Work required
Only the lines from the one containing "purple bowl: 7 -> 6" through the end of the listing below belong in your answer; retype them exactly.

Records
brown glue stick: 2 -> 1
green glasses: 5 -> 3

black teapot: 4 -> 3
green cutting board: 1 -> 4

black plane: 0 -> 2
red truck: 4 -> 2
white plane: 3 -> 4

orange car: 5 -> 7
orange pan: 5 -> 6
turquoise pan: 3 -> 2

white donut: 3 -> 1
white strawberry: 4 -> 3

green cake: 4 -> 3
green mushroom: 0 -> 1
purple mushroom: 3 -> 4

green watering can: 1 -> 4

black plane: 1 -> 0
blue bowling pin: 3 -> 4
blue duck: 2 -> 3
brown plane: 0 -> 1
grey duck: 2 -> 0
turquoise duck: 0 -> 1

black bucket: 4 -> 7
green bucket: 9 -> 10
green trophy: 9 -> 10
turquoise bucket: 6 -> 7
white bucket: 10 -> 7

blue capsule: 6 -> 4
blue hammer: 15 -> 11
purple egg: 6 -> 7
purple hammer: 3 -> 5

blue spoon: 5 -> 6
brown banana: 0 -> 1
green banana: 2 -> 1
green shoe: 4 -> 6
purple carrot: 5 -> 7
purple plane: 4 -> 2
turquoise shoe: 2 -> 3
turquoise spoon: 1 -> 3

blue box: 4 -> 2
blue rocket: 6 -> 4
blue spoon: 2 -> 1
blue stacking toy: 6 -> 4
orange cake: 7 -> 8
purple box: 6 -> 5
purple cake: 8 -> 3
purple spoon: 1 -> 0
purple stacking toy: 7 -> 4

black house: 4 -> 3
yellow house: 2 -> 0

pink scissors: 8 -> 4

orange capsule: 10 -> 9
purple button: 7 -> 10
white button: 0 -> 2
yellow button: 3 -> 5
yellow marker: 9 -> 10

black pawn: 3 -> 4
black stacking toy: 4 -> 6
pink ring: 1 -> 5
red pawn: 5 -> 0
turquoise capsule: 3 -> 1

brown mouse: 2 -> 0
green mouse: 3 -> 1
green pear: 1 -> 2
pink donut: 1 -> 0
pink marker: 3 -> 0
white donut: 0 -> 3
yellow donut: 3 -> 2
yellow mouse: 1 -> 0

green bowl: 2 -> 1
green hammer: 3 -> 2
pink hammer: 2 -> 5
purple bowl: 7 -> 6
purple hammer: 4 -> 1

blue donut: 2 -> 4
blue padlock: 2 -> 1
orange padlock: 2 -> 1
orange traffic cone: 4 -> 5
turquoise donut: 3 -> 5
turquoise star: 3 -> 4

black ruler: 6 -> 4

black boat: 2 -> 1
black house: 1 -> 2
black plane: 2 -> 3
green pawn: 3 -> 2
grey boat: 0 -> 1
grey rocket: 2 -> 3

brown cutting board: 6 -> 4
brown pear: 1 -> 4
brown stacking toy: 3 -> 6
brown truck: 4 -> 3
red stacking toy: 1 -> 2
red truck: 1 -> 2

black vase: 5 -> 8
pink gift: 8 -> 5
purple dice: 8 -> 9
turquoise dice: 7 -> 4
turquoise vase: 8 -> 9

Solution to the problem
purple bowl: 7 -> 6
purple hammer: 4 -> 1

blue donut: 2 -> 4
blue padlock: 2 -> 1
orange padlock: 2 -> 1
orange traffic cone: 4 -> 5
turquoise donut: 3 -> 5
turquoise star: 3 -> 4

black ruler: 6 -> 4

black boat: 2 -> 1
black house: 1 -> 2
black plane: 2 -> 3
green pawn: 3 -> 2
grey boat: 0 -> 1
grey rocket: 2 -> 3

brown cutting board: 6 -> 4
brown pear: 1 -> 4
brown stacking toy: 3 -> 6
brown truck: 4 -> 3
red stacking toy: 1 -> 2
red truck: 1 -> 2

black vase: 5 -> 8
pink gift: 8 -> 5
purple dice: 8 -> 9
turquoise dice: 7 -> 4
turquoise vase: 8 -> 9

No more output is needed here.